RECORD EXCERPTS
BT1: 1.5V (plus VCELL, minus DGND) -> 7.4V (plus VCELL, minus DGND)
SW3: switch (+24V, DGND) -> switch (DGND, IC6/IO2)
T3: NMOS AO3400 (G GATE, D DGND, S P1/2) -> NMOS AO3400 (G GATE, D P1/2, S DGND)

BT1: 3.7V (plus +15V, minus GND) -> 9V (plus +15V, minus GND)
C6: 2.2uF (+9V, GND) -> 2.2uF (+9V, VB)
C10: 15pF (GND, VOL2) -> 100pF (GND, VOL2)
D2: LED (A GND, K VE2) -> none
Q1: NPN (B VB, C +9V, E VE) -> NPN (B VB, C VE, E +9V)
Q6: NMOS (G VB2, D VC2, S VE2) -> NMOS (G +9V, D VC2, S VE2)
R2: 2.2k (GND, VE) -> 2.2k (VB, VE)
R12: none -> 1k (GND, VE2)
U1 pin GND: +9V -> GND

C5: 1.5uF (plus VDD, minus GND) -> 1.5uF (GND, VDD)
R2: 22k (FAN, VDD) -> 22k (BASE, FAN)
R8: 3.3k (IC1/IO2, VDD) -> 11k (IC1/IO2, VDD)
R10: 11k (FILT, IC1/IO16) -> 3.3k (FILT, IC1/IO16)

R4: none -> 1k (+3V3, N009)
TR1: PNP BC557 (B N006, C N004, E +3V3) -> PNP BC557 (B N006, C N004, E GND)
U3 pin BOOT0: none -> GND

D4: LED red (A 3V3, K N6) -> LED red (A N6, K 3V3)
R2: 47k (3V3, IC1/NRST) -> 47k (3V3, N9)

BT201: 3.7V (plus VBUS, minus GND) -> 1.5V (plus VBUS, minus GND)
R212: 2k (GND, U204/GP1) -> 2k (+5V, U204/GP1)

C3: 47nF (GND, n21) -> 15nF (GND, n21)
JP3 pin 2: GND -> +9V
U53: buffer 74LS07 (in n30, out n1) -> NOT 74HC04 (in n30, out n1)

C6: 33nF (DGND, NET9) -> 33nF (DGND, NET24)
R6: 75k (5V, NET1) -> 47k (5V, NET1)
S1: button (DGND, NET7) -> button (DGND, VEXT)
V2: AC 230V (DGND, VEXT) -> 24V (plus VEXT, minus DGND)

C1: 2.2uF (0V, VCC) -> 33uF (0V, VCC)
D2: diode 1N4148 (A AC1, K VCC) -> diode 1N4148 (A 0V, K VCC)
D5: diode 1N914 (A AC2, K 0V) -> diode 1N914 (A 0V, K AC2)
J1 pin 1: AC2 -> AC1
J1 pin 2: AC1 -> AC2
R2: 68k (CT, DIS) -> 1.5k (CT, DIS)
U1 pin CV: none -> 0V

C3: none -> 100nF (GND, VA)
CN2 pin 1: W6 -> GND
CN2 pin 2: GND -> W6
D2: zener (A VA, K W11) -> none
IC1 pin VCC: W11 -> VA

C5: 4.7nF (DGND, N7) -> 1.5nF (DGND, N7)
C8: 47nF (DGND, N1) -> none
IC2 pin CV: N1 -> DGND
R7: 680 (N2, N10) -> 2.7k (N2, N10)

WHAT IS NEEDED
Take the entries above and return only the lines from the one with "C5: 1.5uF (plus" to the one with "D5: diode 1N914", both included, unchanged.

REPLY TO THE EXERCISE
C5: 1.5uF (plus VDD, minus GND) -> 1.5uF (GND, VDD)
R2: 22k (FAN, VDD) -> 22k (BASE, FAN)
R8: 3.3k (IC1/IO2, VDD) -> 11k (IC1/IO2, VDD)
R10: 11k (FILT, IC1/IO16) -> 3.3k (FILT, IC1/IO16)

R4: none -> 1k (+3V3, N009)
TR1: PNP BC557 (B N006, C N004, E +3V3) -> PNP BC557 (B N006, C N004, E GND)
U3 pin BOOT0: none -> GND

D4: LED red (A 3V3, K N6) -> LED red (A N6, K 3V3)
R2: 47k (3V3, IC1/NRST) -> 47k (3V3, N9)

BT201: 3.7V (plus VBUS, minus GND) -> 1.5V (plus VBUS, minus GND)
R212: 2k (GND, U204/GP1) -> 2k (+5V, U204/GP1)

C3: 47nF (GND, n21) -> 15nF (GND, n21)
JP3 pin 2: GND -> +9V
U53: buffer 74LS07 (in n30, out n1) -> NOT 74HC04 (in n30, out n1)

C6: 33nF (DGND, NET9) -> 33nF (DGND, NET24)
R6: 75k (5V, NET1) -> 47k (5V, NET1)
S1: button (DGND, NET7) -> button (DGND, VEXT)
V2: AC 230V (DGND, VEXT) -> 24V (plus VEXT, minus DGND)

C1: 2.2uF (0V, VCC) -> 33uF (0V, VCC)
D2: diode 1N4148 (A AC1, K VCC) -> diode 1N4148 (A 0V, K VCC)
D5: diode 1N914 (A AC2, K 0V) -> diode 1N914 (A 0V, K AC2)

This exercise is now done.